Requirement
Return, from the listing below, each line where the word "none" appears.

Task input
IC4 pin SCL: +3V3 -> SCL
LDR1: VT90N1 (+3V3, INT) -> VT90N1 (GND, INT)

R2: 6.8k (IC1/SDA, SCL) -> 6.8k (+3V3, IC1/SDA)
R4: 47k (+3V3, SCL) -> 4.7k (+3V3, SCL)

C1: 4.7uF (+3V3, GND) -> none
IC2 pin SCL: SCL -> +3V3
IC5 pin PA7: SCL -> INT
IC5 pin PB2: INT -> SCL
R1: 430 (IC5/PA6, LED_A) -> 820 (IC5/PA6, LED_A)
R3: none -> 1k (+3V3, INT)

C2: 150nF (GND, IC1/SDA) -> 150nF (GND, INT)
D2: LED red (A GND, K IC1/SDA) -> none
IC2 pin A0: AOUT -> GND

==

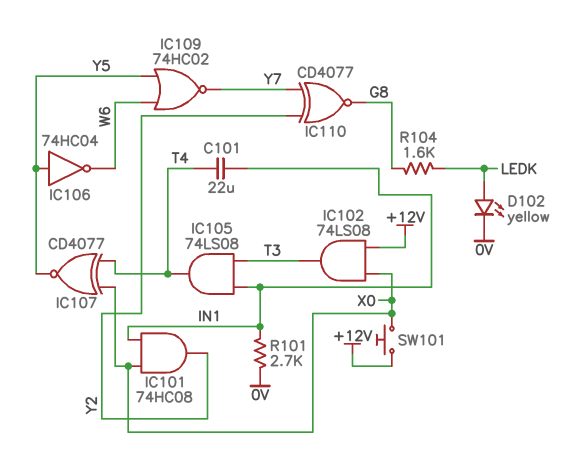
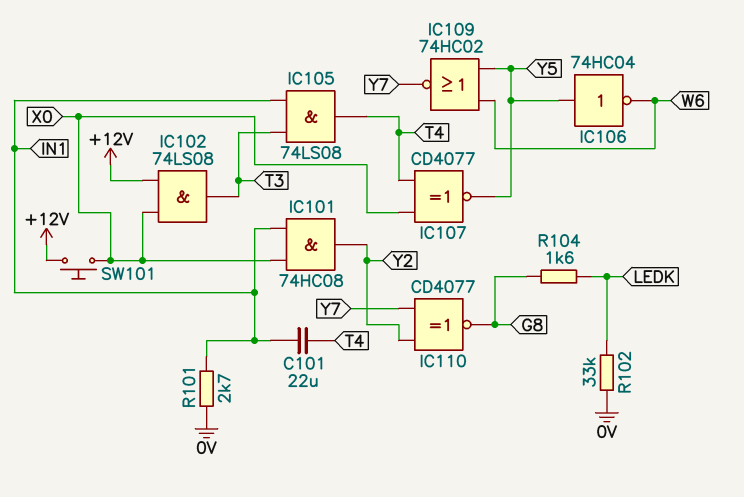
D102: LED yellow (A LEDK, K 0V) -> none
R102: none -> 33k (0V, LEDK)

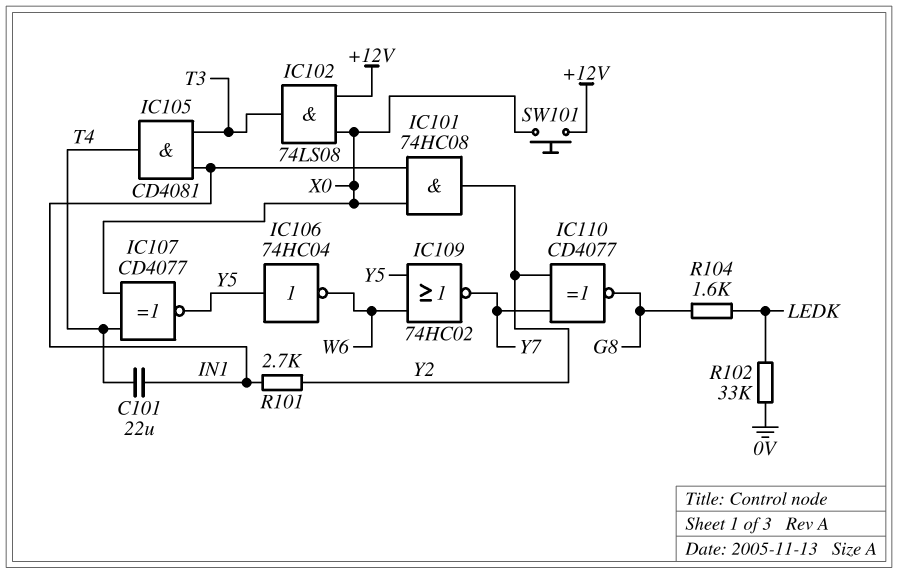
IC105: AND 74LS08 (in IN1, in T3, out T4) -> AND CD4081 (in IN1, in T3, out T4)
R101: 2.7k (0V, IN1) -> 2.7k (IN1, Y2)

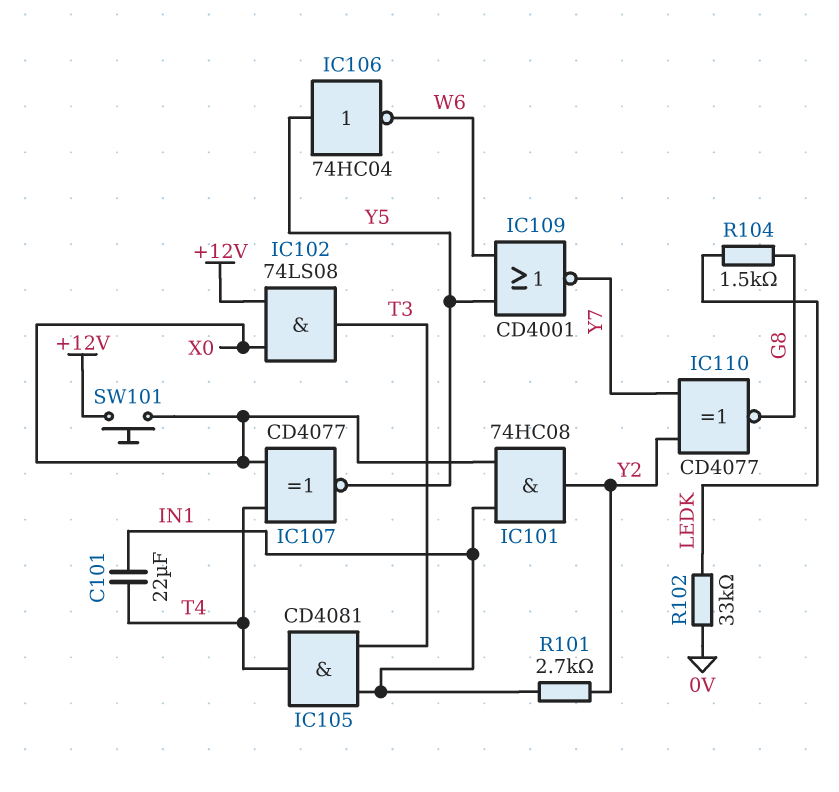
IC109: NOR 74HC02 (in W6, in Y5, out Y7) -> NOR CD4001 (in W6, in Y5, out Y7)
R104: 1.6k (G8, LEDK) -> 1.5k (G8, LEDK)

Output for this task
C1: 4.7uF (+3V3, GND) -> none
R3: none -> 1k (+3V3, INT)
D2: LED red (A GND, K IC1/SDA) -> none
D102: LED yellow (A LEDK, K 0V) -> none
R102: none -> 33k (0V, LEDK)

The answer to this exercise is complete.